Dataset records
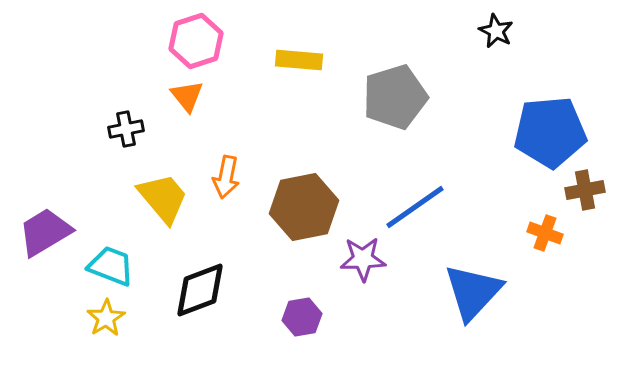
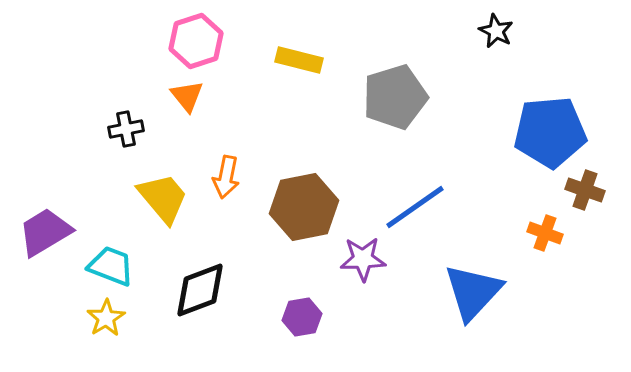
yellow rectangle: rotated 9 degrees clockwise
brown cross: rotated 30 degrees clockwise
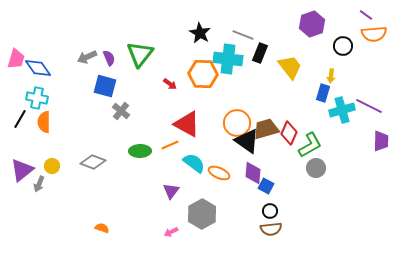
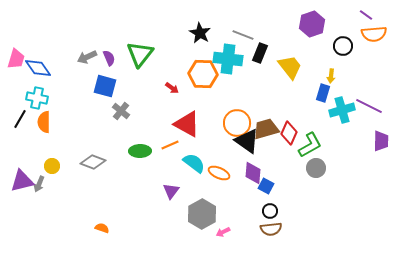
red arrow at (170, 84): moved 2 px right, 4 px down
purple triangle at (22, 170): moved 11 px down; rotated 25 degrees clockwise
pink arrow at (171, 232): moved 52 px right
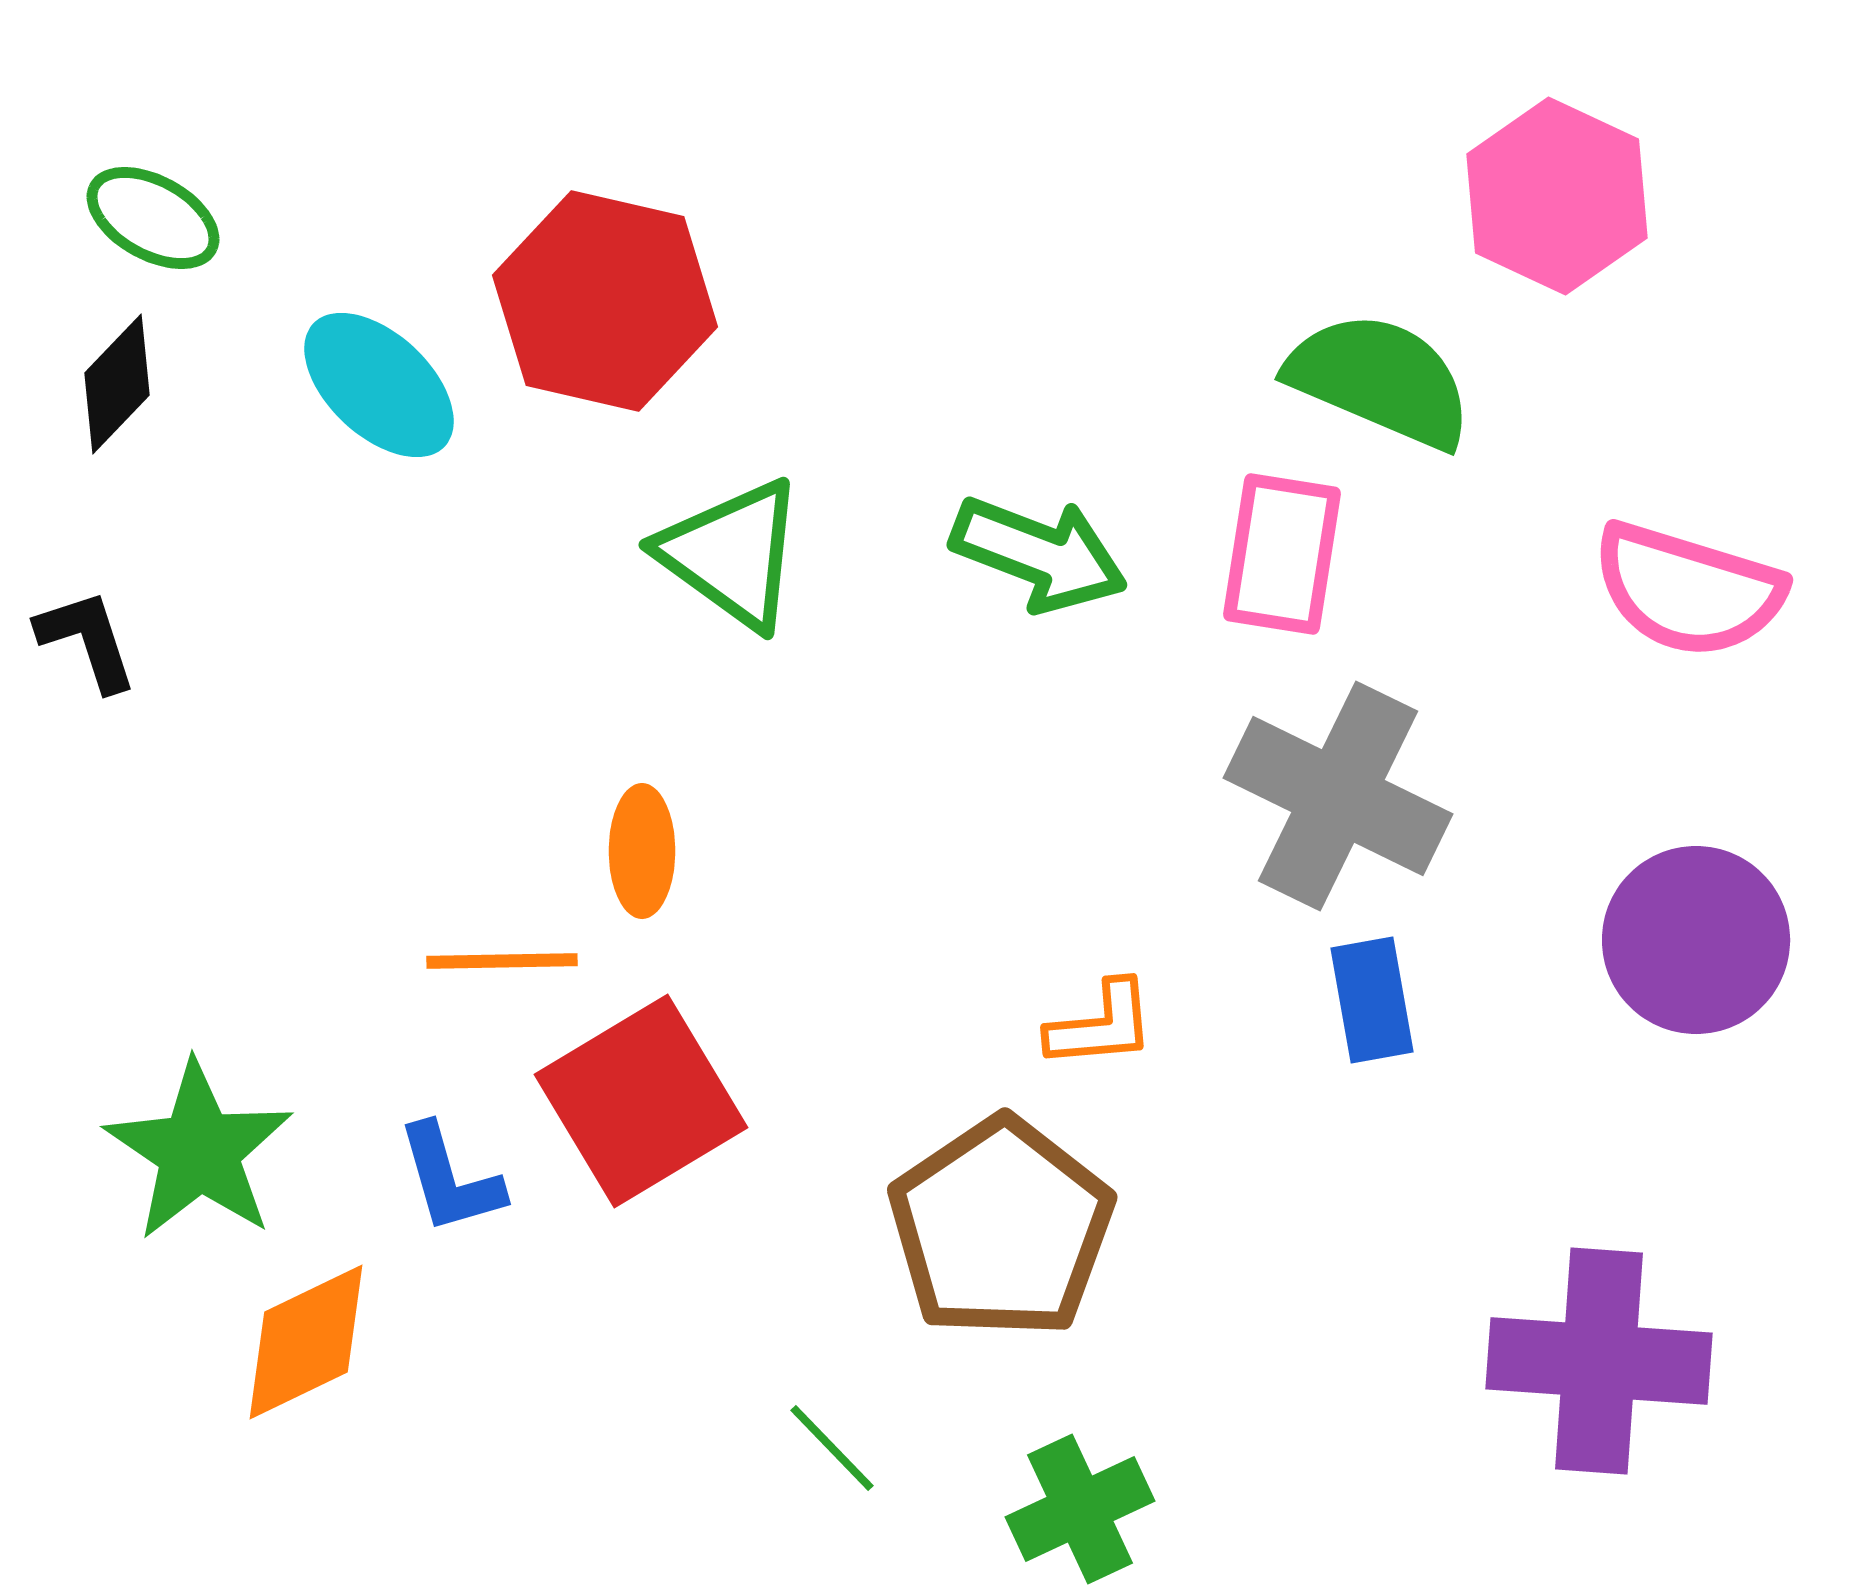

What you should do
Return each line of the records that contains the string "down", treating uppercase and lowercase as different.

Task answer
red arrow at (170, 84): moved 2 px right, 4 px down
purple triangle at (22, 170): moved 11 px down; rotated 25 degrees clockwise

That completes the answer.